(Problem)
Swap "free region" for "open area" in the records, starting at the line that contains "coordinates (644, 421)." and ending at the line that contains "Locate an element on the screen. The height", and write out those lines again with nothing else altered.

(Spatial question records)

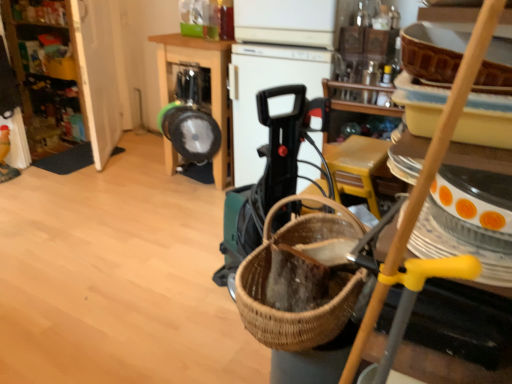
Question: Can you confirm if metallic silver frying pan at center is positioned to the left of wooden cabinet at left?

Choices:
 (A) yes
 (B) no

Answer: (B)

Question: Is metallic silver frying pan at center surrounding wooden cabinet at left?

Choices:
 (A) yes
 (B) no

Answer: (B)

Question: Is metallic silver frying pan at center not near wooden cabinet at left?

Choices:
 (A) yes
 (B) no

Answer: (A)

Question: Does metallic silver frying pan at center have a larger size compared to wooden cabinet at left?

Choices:
 (A) yes
 (B) no

Answer: (A)

Question: Is metallic silver frying pan at center aimed at wooden cabinet at left?

Choices:
 (A) no
 (B) yes

Answer: (A)

Question: Considering the relative sizes of metallic silver frying pan at center and wooden cabinet at left in the image provided, is metallic silver frying pan at center wider than wooden cabinet at left?

Choices:
 (A) yes
 (B) no

Answer: (A)

Question: Can you confirm if wooden cabinet at left is shorter than metallic silver frying pan at center?

Choices:
 (A) yes
 (B) no

Answer: (B)

Question: Does wooden cabinet at left have a smaller size compared to metallic silver frying pan at center?

Choices:
 (A) yes
 (B) no

Answer: (A)

Question: Can you confirm if wooden cabinet at left is positioned to the left of metallic silver frying pan at center?

Choices:
 (A) yes
 (B) no

Answer: (A)

Question: Is wooden cabinet at left oriented away from metallic silver frying pan at center?

Choices:
 (A) yes
 (B) no

Answer: (B)

Question: Considering the relative sizes of wooden cabinet at left and metallic silver frying pan at center in the image provided, is wooden cabinet at left bigger than metallic silver frying pan at center?

Choices:
 (A) yes
 (B) no

Answer: (B)

Question: Does wooden cabinet at left lie behind metallic silver frying pan at center?

Choices:
 (A) yes
 (B) no

Answer: (A)

Question: Does metallic silver blender at center, placed as the 2th appliance when sorted from right to left, lie in front of black plastic vacuum cleaner at center, the second appliance in the left-to-right sequence?

Choices:
 (A) no
 (B) yes

Answer: (A)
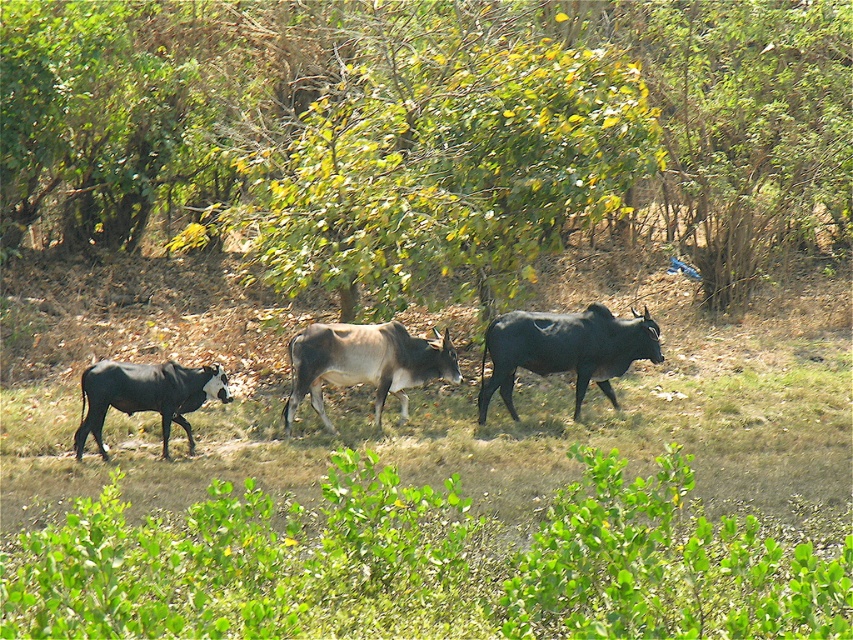
Question: Can you confirm if green leafy grass at lower center is positioned below black glossy bull at center?

Choices:
 (A) yes
 (B) no

Answer: (A)

Question: Among these objects, which one is farthest from the camera?

Choices:
 (A) brown glossy cow at center
 (B) shiny black cow at center
 (C) green leafy grass at lower center
 (D) black glossy cow at left

Answer: (B)

Question: Estimate the real-world distances between objects in this image. Which object is farther from the brown glossy cow at center?

Choices:
 (A) black glossy cow at left
 (B) black glossy bull at center
 (C) green leafy tree at center
 (D) shiny black cow at center

Answer: (C)

Question: Can you confirm if brown glossy cow at center is positioned below black glossy cow at left?

Choices:
 (A) no
 (B) yes

Answer: (A)

Question: Is black glossy bull at center positioned in front of brown glossy cow at center?

Choices:
 (A) no
 (B) yes

Answer: (A)

Question: Among these points, which one is farthest from the camera?

Choices:
 (A) (643, 515)
 (B) (639, 339)
 (C) (361, 337)
 (D) (99, 381)

Answer: (B)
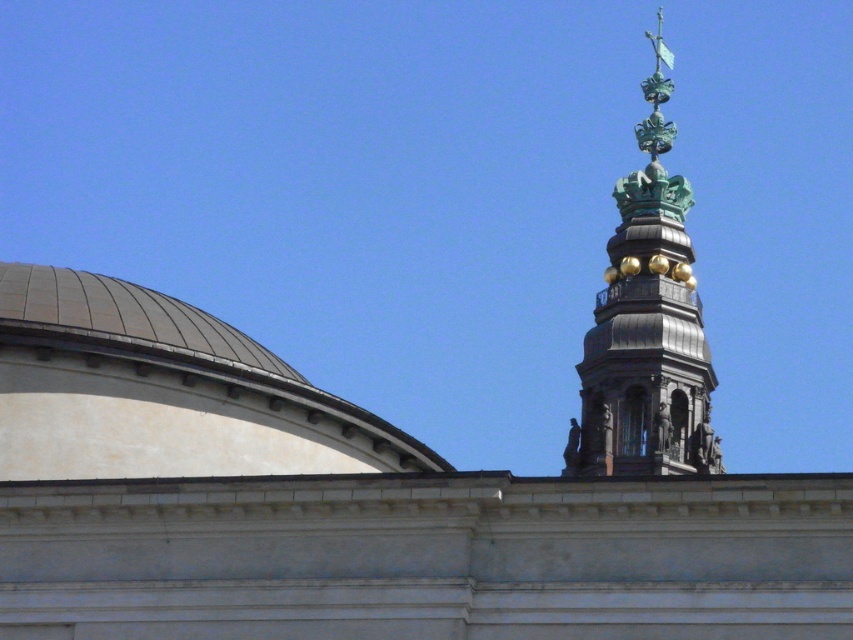
You are an architect analyzing the classical building. From your vantage point, which structure is located lower in the image, the smooth white dome at upper left or the green patina tower at upper right?

The smooth white dome at upper left is positioned under the green patina tower at upper right, so it is located lower in the image.

You are an architect planning to install a new lighting system between the smooth white dome at upper left and the green patina tower at upper right. The lighting system requires a minimum of 40 meters of cable to span the distance between them. Based on the scene description, will the available cable length be sufficient?

The distance between the smooth white dome at upper left and the green patina tower at upper right is 43.86 meters. Since the required minimum cable length is 40 meters, the available cable length of 43.86 meters is sufficient to cover the distance between them.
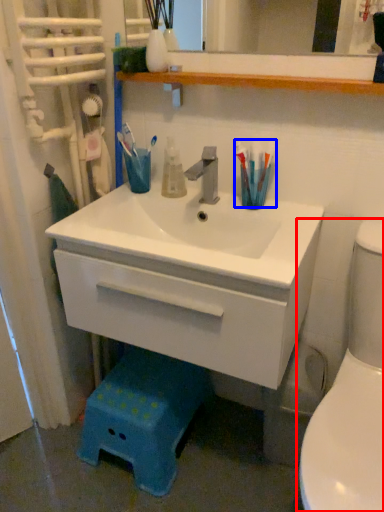
Question: Which point is closer to the camera, toilet (highlighted by a red box) or toothbrush (highlighted by a blue box)?

Choices:
 (A) toilet
 (B) toothbrush

Answer: (A)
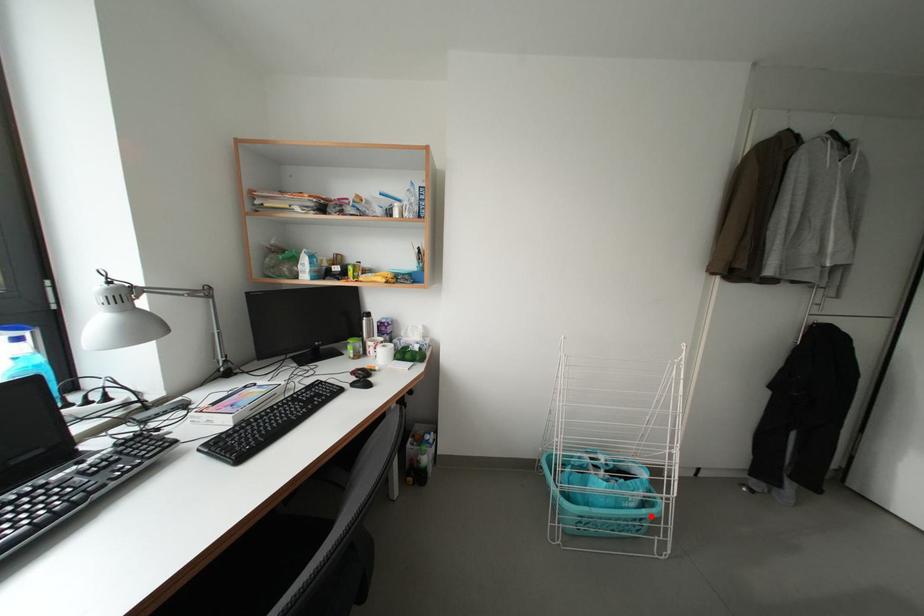
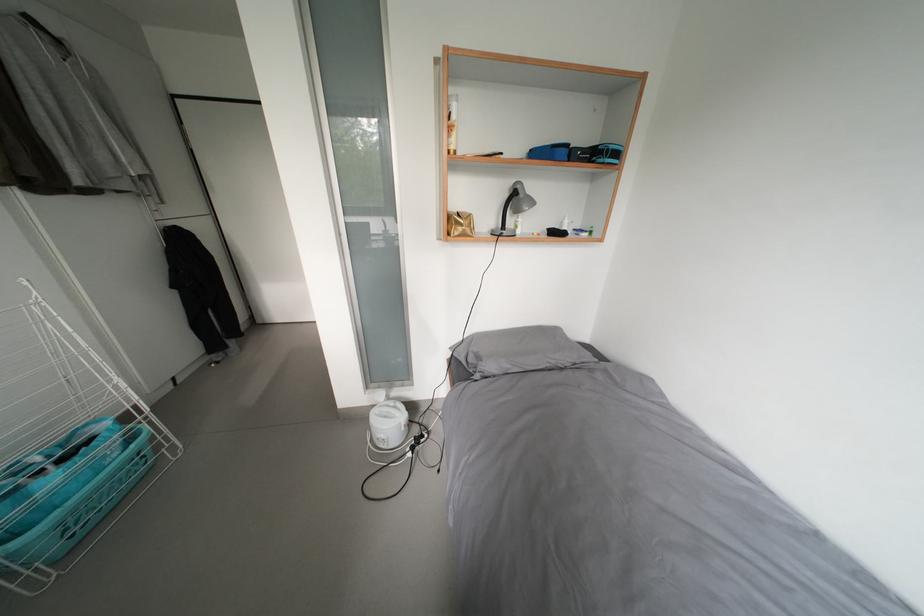
In the second image, find the point that corresponds to the highlighted location in the first image.

(140, 451)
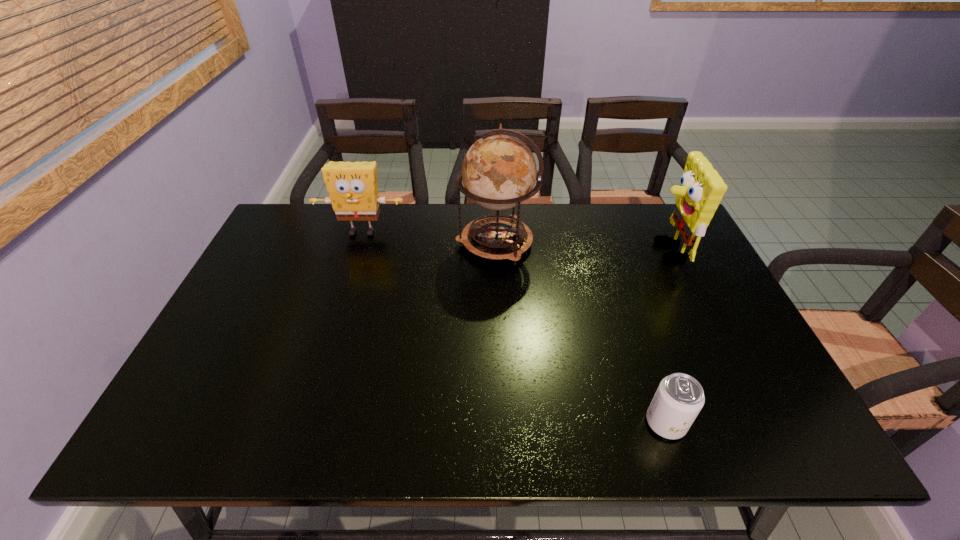
I want to click on object present at the far left corner, so click(352, 186).

Where is `object that is at the far right corner`? The image size is (960, 540). object that is at the far right corner is located at coordinates (701, 189).

The height and width of the screenshot is (540, 960). In the image, there is a desktop. What are the coordinates of `vacant space at the far edge` in the screenshot? It's located at tap(596, 217).

Where is `free region at the near edge of the desktop`? free region at the near edge of the desktop is located at coordinates (644, 421).

Locate an element on the screen. The height and width of the screenshot is (540, 960). vacant space at the left edge is located at coordinates (237, 370).

You are a GUI agent. You are given a task and a screenshot of the screen. Output one action in this format:
    pyautogui.click(x=<x>, y=<y>)
    Task: Click on the vacant space at the right edge of the desktop
    The height and width of the screenshot is (540, 960).
    Given the screenshot: What is the action you would take?
    pyautogui.click(x=728, y=311)

Image resolution: width=960 pixels, height=540 pixels. Find the location of `free point at the far left corner`. free point at the far left corner is located at coordinates 317,221.

I want to click on vacant region at the far right corner of the desktop, so click(653, 232).

At what (x,y) coordinates should I click in order to perform the action: click on empty space between the second shortest object and the nearest object. Please return your answer as a coordinate pair (x, y). The height and width of the screenshot is (540, 960). Looking at the image, I should click on (514, 327).

You are a GUI agent. You are given a task and a screenshot of the screen. Output one action in this format:
    pyautogui.click(x=<x>, y=<y>)
    Task: Click on the vacant region between the third object from right to left and the taller sponge
    
    Given the screenshot: What is the action you would take?
    pyautogui.click(x=581, y=247)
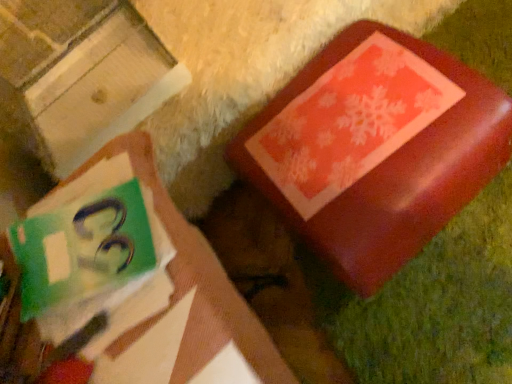
Question: Is shiny red box at upper right in front of or behind matte red box at upper right in the image?

Choices:
 (A) front
 (B) behind

Answer: (B)

Question: In terms of size, does shiny red box at upper right appear bigger or smaller than matte red box at upper right?

Choices:
 (A) small
 (B) big

Answer: (B)

Question: Based on their relative distances, which object is nearer to the shiny red box at upper right?

Choices:
 (A) matte green book at upper left
 (B) matte red box at upper right

Answer: (A)

Question: Estimate the real-world distances between objects in this image. Which object is closer to the matte red box at upper right?

Choices:
 (A) matte green book at upper left
 (B) shiny red box at upper right

Answer: (B)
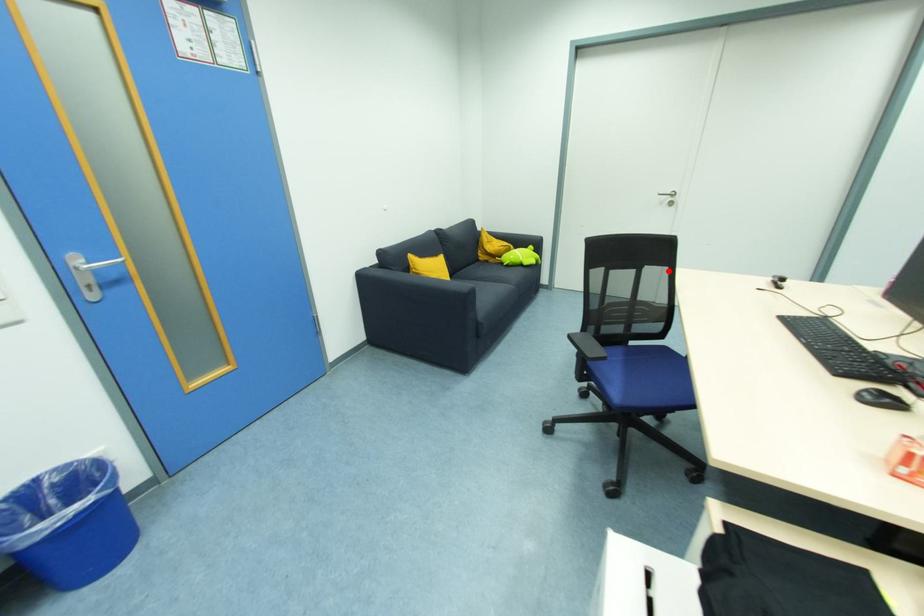
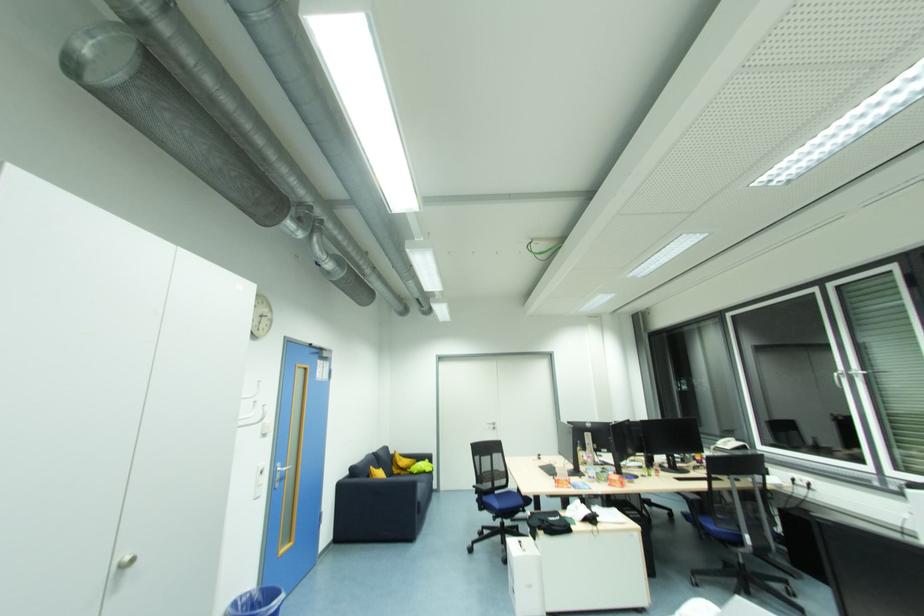
Find the pixel in the second image that matches the highlighted location in the first image.

(504, 456)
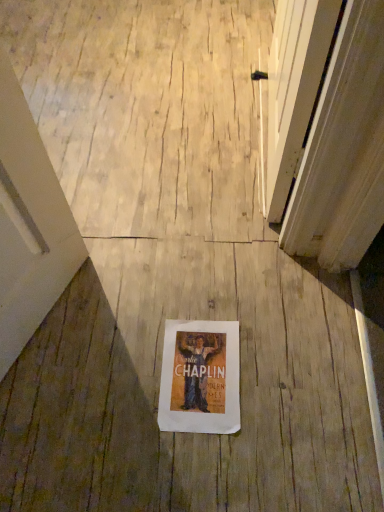
Where is `blank space above white paper poster at center (from a real-world perspective)`? This screenshot has width=384, height=512. blank space above white paper poster at center (from a real-world perspective) is located at coordinates (198, 372).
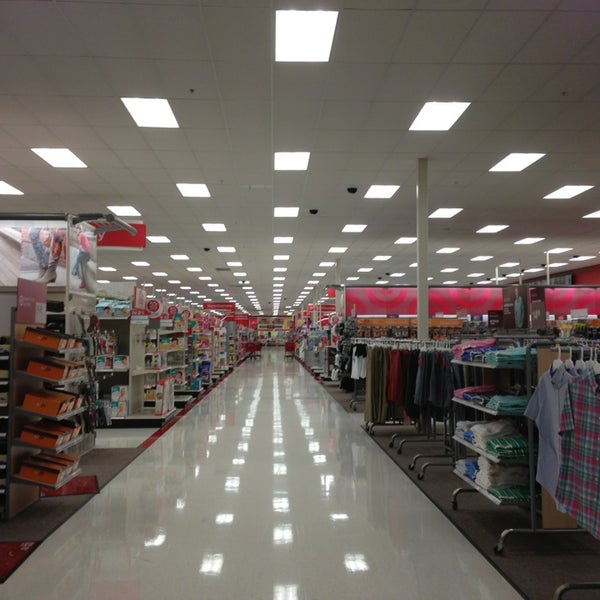
Find the location of `shelves in store holding products`. shelves in store holding products is located at coordinates (137, 342).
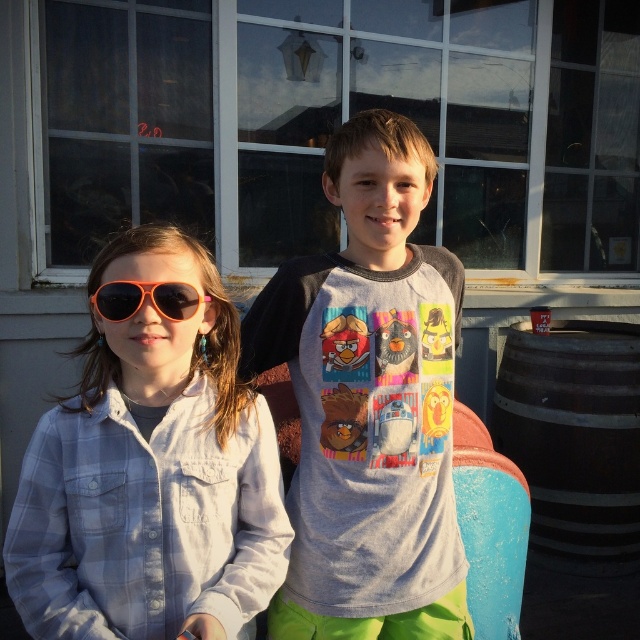
Is brown wooden barrel at right further to camera compared to orange reflective sunglasses at left?

That is True.

Between brown wooden barrel at right and orange reflective sunglasses at left, which one has more height?

brown wooden barrel at right

Is point (536, 541) farther from camera compared to point (115, 292)?

Yes, point (536, 541) is farther from viewer.

Where is `brown wooden barrel at right`? brown wooden barrel at right is located at coordinates (573, 440).

Does gray cotton t-shirt at center have a smaller size compared to orange reflective sunglasses at left?

Actually, gray cotton t-shirt at center might be larger than orange reflective sunglasses at left.

Is gray cotton t-shirt at center taller than orange reflective sunglasses at left?

Indeed, gray cotton t-shirt at center has a greater height compared to orange reflective sunglasses at left.

The width and height of the screenshot is (640, 640). What do you see at coordinates (369, 403) in the screenshot? I see `gray cotton t-shirt at center` at bounding box center [369, 403].

Find the location of a particular element. The height and width of the screenshot is (640, 640). gray cotton t-shirt at center is located at coordinates (369, 403).

Can you confirm if matte orange sunglasses at left is wider than brown wooden barrel at right?

In fact, matte orange sunglasses at left might be narrower than brown wooden barrel at right.

The image size is (640, 640). What are the coordinates of `matte orange sunglasses at left` in the screenshot? It's located at (150, 472).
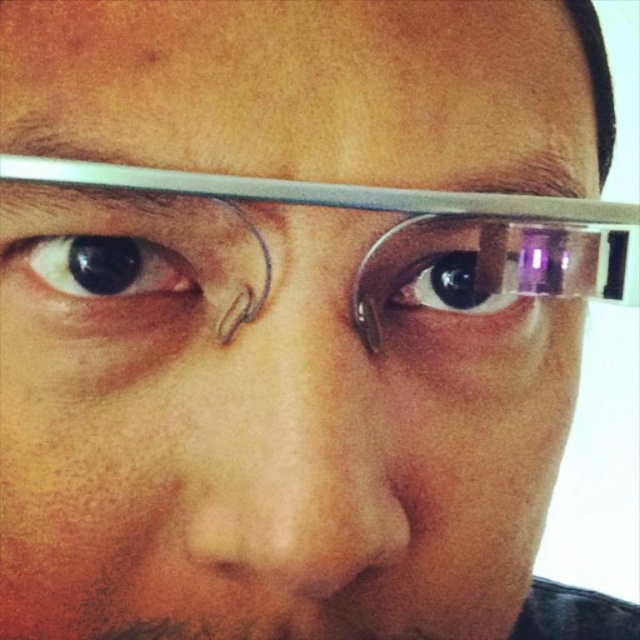
You are a makeup artist preparing to apply foundation on a client. You notice the smooth skin nose at center and the clear plastic glasses at upper center. Which object is positioned to the right side of the other?

The clear plastic glasses at upper center are positioned to the right of the smooth skin nose at center.

You are a dermatologist examining a patient. You notice the smooth skin nose at center and the clear plastic glasses at upper center. Which of these two objects is taller?

The smooth skin nose at center is much taller than the clear plastic glasses at upper center.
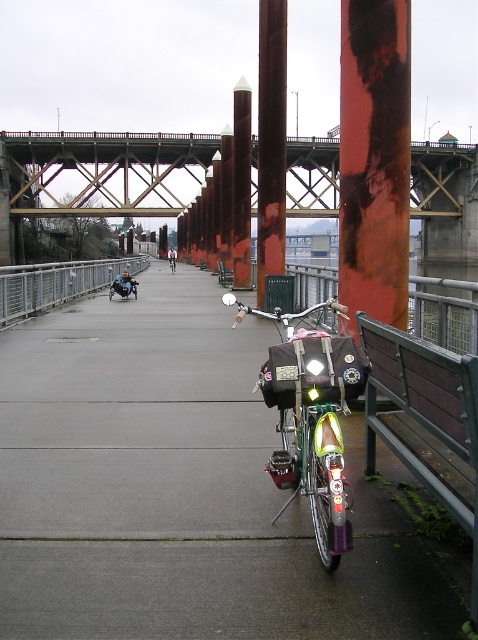
Is point (1, 525) more distant than point (310, 140)?

No, (1, 525) is closer to viewer.

Can you confirm if concrete at center is wider than rusty metal bridge at upper center?

Incorrect, concrete at center's width does not surpass rusty metal bridge at upper center's.

Between point (294, 620) and point (451, 166), which one is positioned behind?

Positioned behind is point (451, 166).

This screenshot has width=478, height=640. In order to click on concrete at center in this screenshot , I will do pos(180,488).

Looking at this image, is rusty metal pole at center in front of metallic gray rail at left?

That is False.

I want to click on rusty metal pole at center, so click(271, 141).

Who is more forward, (273,76) or (101,276)?

Positioned in front is point (273,76).

This screenshot has width=478, height=640. I want to click on rusty metal pole at center, so click(271, 141).

Who is more forward, (x=235, y=605) or (x=260, y=291)?

Positioned in front is point (x=235, y=605).

Locate an element on the screen. The width and height of the screenshot is (478, 640). concrete at center is located at coordinates (180, 488).

I want to click on concrete at center, so click(180, 488).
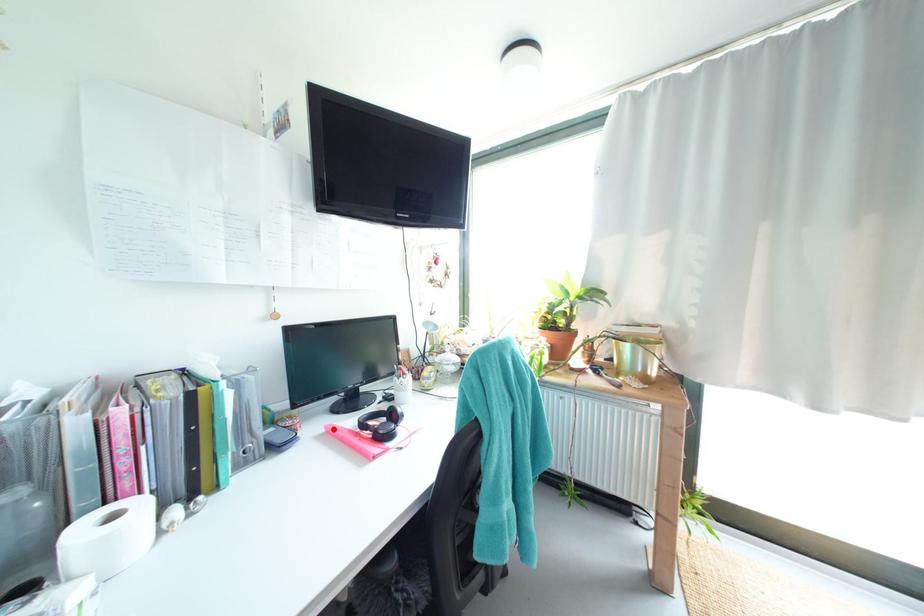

(Result of the task)
Where is `open area at the near edge of the desktop`? open area at the near edge of the desktop is located at coordinates (644, 421).

Locate an element on the screen. The height and width of the screenshot is (540, 960). vacant space at the left edge is located at coordinates (237, 370).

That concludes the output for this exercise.